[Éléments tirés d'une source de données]

= = =

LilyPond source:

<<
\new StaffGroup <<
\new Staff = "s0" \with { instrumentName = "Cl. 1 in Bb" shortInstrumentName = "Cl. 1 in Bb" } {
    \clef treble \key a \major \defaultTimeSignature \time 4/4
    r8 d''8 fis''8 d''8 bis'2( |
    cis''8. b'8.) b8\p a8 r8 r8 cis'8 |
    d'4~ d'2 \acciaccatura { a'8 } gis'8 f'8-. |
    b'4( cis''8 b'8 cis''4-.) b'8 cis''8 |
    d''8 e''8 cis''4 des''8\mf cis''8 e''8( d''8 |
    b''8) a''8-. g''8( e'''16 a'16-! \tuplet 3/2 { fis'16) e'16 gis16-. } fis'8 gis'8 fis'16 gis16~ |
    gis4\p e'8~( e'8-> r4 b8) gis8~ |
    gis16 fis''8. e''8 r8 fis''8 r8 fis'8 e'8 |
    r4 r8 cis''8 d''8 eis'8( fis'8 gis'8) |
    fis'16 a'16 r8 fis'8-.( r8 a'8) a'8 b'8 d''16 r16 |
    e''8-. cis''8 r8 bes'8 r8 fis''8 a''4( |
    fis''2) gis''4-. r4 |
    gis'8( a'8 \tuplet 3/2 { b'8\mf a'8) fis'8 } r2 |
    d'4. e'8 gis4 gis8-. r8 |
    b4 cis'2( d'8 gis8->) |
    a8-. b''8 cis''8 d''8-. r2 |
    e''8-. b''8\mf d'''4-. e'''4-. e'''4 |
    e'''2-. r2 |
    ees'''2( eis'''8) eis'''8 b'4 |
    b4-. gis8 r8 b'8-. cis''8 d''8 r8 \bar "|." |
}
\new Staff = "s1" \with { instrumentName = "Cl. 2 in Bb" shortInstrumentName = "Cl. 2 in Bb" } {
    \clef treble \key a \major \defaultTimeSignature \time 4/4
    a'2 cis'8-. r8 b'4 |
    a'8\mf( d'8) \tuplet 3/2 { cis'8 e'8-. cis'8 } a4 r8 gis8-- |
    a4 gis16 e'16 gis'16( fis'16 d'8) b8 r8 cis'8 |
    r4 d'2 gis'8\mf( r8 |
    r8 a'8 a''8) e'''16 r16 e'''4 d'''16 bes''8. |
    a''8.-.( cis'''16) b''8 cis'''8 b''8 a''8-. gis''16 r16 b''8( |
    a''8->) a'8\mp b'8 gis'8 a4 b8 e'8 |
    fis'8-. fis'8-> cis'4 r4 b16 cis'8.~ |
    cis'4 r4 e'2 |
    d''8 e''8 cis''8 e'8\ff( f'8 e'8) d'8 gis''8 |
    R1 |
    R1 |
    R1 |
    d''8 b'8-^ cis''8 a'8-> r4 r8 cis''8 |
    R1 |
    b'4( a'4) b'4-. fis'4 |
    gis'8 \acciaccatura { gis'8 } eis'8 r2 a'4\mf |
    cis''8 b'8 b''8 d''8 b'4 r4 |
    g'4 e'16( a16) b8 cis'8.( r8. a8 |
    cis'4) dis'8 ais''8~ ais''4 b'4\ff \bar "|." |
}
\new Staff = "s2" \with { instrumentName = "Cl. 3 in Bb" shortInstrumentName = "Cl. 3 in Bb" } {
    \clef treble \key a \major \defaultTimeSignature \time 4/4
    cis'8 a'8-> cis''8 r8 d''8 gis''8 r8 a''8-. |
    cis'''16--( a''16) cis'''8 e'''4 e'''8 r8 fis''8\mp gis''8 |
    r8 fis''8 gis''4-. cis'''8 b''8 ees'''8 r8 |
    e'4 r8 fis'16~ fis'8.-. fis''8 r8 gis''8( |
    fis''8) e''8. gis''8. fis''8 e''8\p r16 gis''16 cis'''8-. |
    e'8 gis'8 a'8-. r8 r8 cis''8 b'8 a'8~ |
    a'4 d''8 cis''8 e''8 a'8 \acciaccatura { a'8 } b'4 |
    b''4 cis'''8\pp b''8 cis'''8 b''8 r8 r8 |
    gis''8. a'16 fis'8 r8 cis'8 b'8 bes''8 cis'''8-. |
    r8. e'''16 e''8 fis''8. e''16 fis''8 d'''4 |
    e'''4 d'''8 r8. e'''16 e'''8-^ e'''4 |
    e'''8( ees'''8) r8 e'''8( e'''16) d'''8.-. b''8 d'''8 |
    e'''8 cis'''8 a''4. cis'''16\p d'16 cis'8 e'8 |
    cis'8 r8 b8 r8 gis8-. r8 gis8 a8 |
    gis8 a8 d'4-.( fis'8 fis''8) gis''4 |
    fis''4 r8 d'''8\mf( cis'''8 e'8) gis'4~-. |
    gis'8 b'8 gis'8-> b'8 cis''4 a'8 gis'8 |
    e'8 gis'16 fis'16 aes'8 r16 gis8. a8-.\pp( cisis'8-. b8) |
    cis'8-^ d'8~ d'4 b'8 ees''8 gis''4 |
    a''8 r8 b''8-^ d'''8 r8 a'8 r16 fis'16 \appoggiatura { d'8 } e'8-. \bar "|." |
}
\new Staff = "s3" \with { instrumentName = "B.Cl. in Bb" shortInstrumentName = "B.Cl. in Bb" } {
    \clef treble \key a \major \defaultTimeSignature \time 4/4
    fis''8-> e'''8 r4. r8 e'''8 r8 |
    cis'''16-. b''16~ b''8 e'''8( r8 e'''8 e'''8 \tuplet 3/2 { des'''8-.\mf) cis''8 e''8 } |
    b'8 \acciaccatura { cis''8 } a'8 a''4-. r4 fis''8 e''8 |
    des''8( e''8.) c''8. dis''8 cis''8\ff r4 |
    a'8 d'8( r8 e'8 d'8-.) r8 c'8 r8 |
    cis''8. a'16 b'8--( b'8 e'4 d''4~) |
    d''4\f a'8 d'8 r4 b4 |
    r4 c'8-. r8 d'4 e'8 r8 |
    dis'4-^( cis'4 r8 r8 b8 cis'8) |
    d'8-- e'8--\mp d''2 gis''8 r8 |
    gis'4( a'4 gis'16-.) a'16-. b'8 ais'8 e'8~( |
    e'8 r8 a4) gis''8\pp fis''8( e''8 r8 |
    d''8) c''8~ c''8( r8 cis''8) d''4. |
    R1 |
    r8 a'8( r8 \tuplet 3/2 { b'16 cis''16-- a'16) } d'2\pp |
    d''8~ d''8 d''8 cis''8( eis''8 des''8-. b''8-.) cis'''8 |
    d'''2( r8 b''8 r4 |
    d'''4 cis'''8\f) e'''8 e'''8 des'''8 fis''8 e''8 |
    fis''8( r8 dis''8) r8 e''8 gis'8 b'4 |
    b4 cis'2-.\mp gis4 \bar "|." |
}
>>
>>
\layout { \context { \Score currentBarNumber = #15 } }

= = =

(OBJECTIF) Quelles lignes contiennent la chaîne « acciaccatura » en respectant la casse ? Renvoyez-les toutes.

(RÉSULTAT OBTENU)
    d'4~ d'2 \acciaccatura { a'8 } gis'8 f'8-. |
    gis'8 \acciaccatura { gis'8 } eis'8 r2 a'4\mf |
    a'4 d''8 cis''8 e''8 a'8 \acciaccatura { a'8 } b'4 |
    b'8 \acciaccatura { cis''8 } a'8 a''4-. r4 fis''8 e''8 |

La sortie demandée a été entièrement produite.